Assignment → Output only the entries, exactly as given, without the pictures.

(Items listed in a dataset)

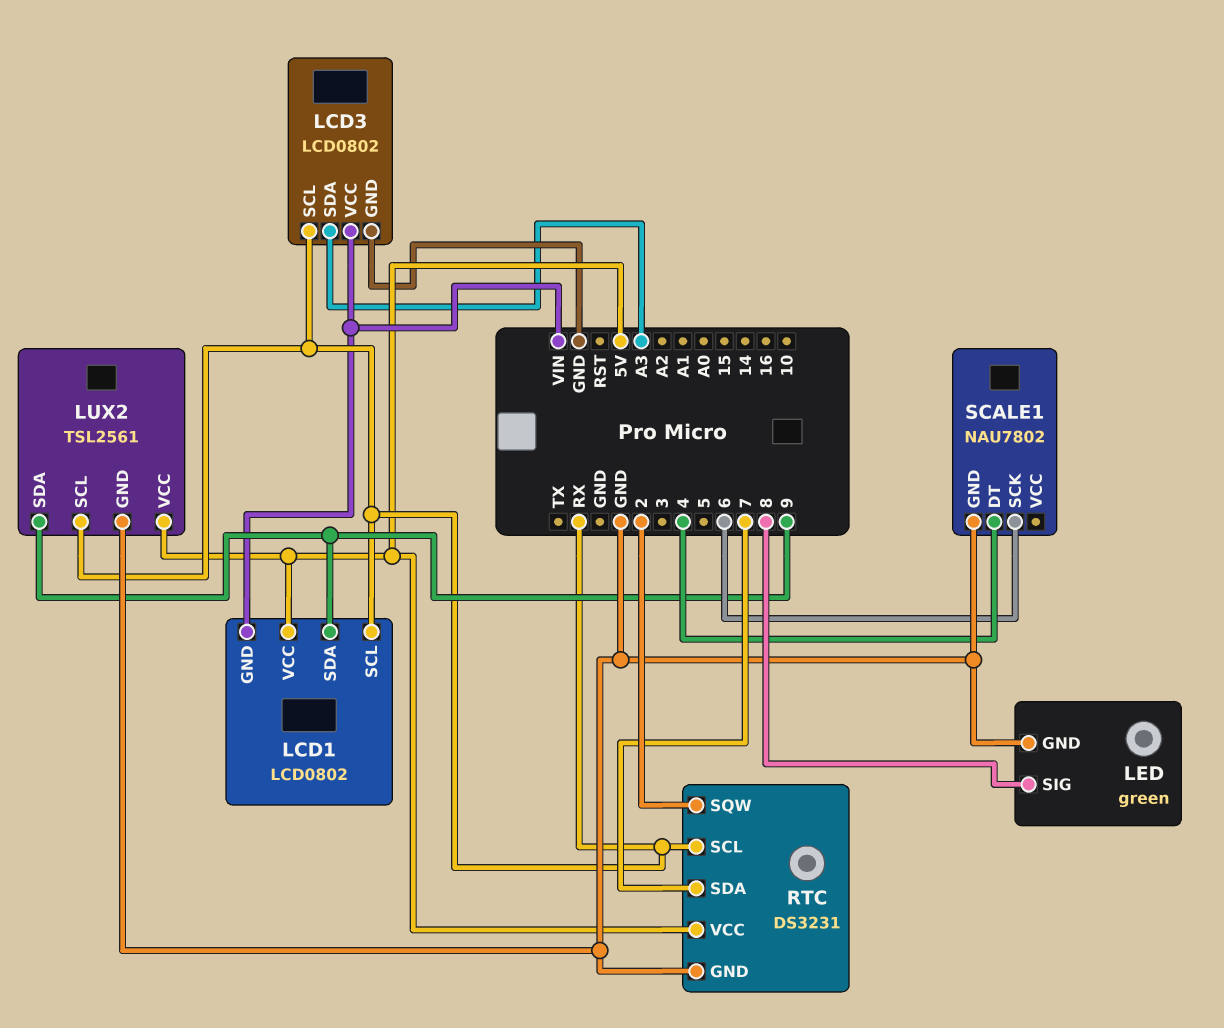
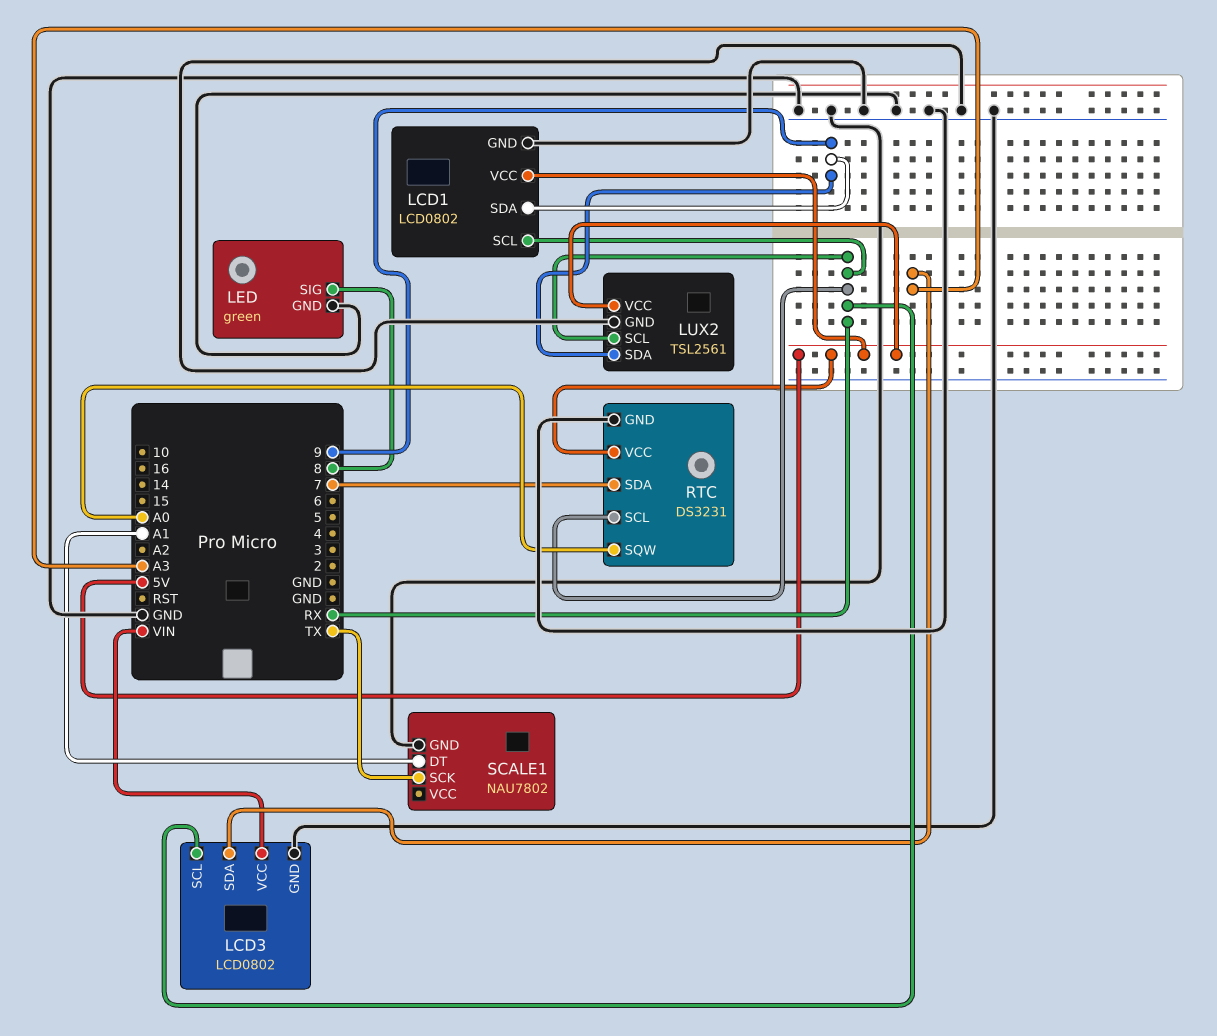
LCD1 pin GND: VIN -> GND
RTC pin SQW: 2 -> A0
SCALE1 pin DT: 4 -> A1
SCALE1 pin SCK: 6 -> TX

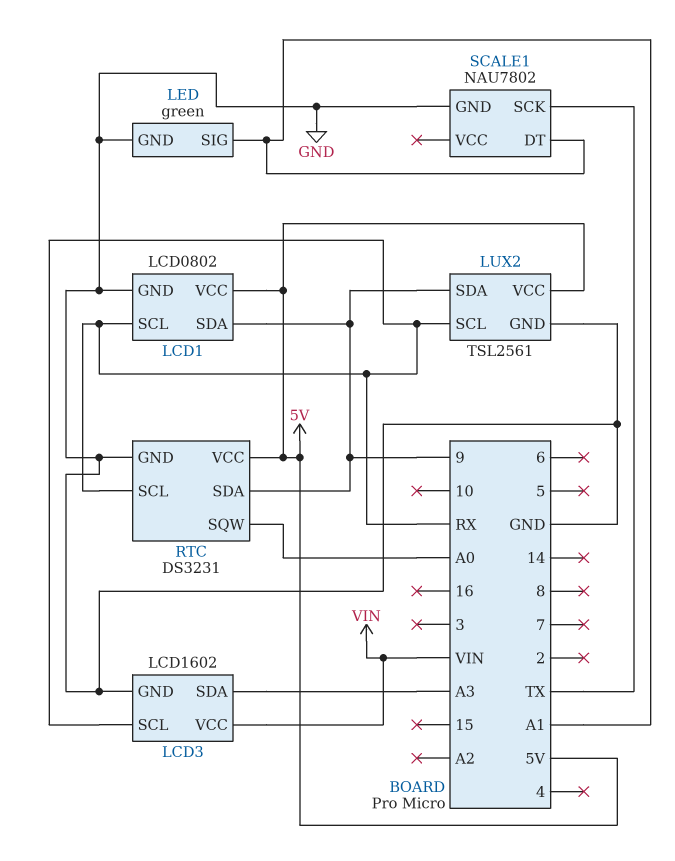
LCD3: LCD0802 -> LCD1602
LED pin SIG: 8 -> A1
RTC pin SDA: 7 -> 9

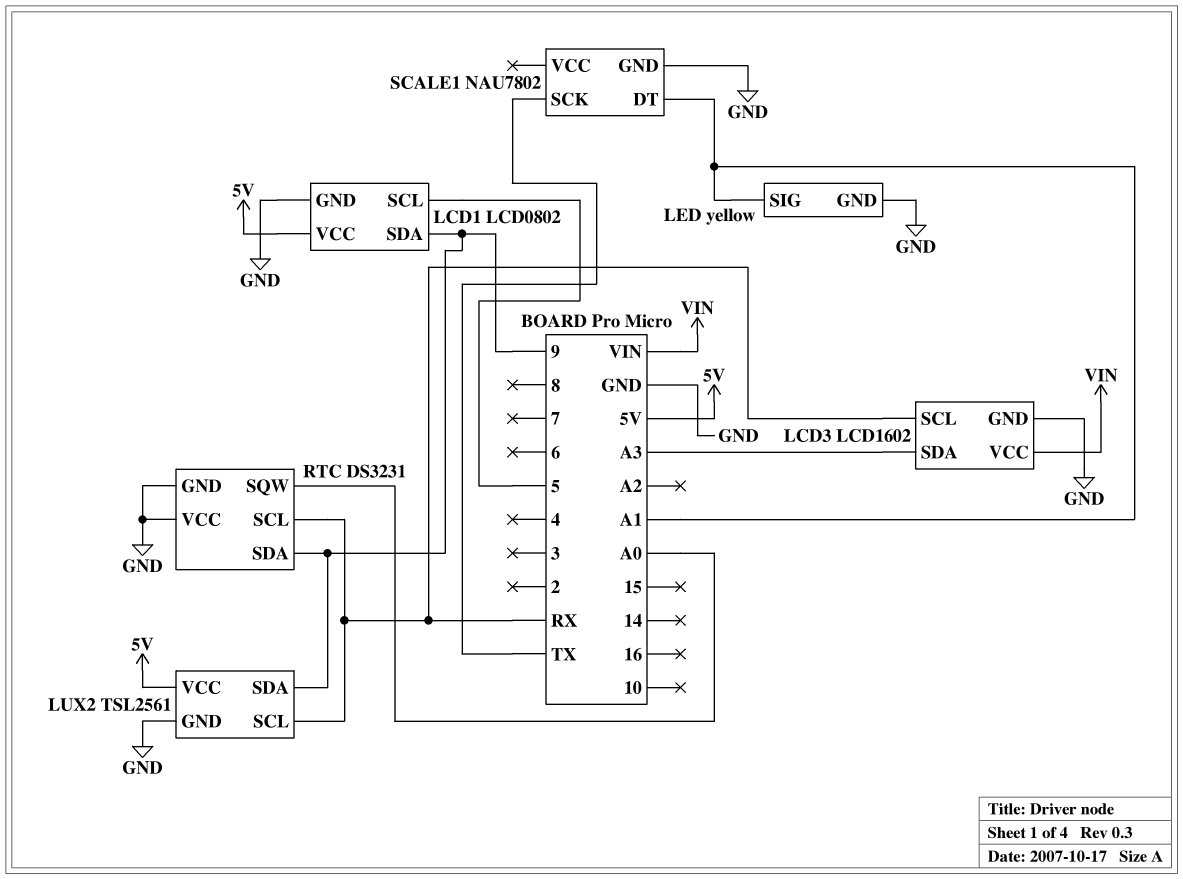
LCD1 pin SCL: RX -> 5
LED: green -> yellow
RTC pin VCC: 5V -> GND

Task response →
LCD1 pin GND: VIN -> GND
RTC pin SQW: 2 -> A0
SCALE1 pin DT: 4 -> A1
SCALE1 pin SCK: 6 -> TX

LCD3: LCD0802 -> LCD1602
LED pin SIG: 8 -> A1
RTC pin SDA: 7 -> 9

LCD1 pin SCL: RX -> 5
LED: green -> yellow
RTC pin VCC: 5V -> GND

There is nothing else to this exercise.